WHAT YOU HAVE TO DO> Your reply should be made up of every line in the records below that holds the string "none".

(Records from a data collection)
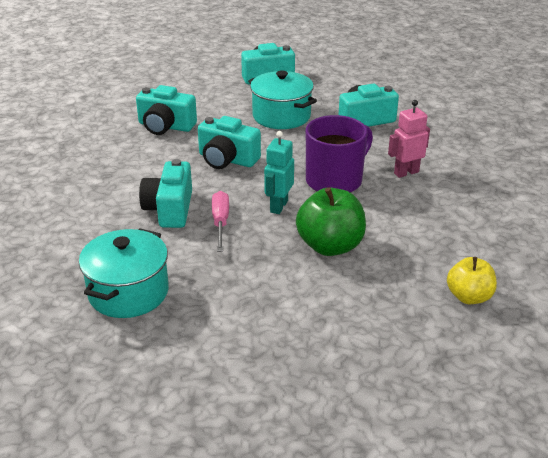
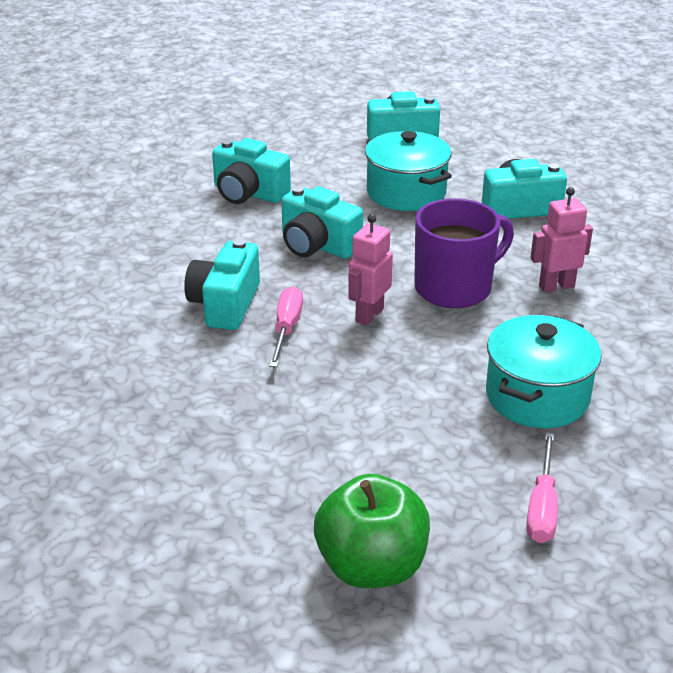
camera: 10 degrees right, 0 degrees up
(128, 292) = (145, 407): turquoise pot -> turquoise pot (537, 396)
(278, 206) = (369, 315): turquoise robot -> pink robot
(330, 246) = (423, 375): green apple -> green apple (371, 566)
(440, 330) = (542, 507): none -> pink screwdriver
(469, 297) = (595, 466): yellow apple -> none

WRITTEN ANSWER>
(440, 330) = (542, 507): none -> pink screwdriver
(469, 297) = (595, 466): yellow apple -> none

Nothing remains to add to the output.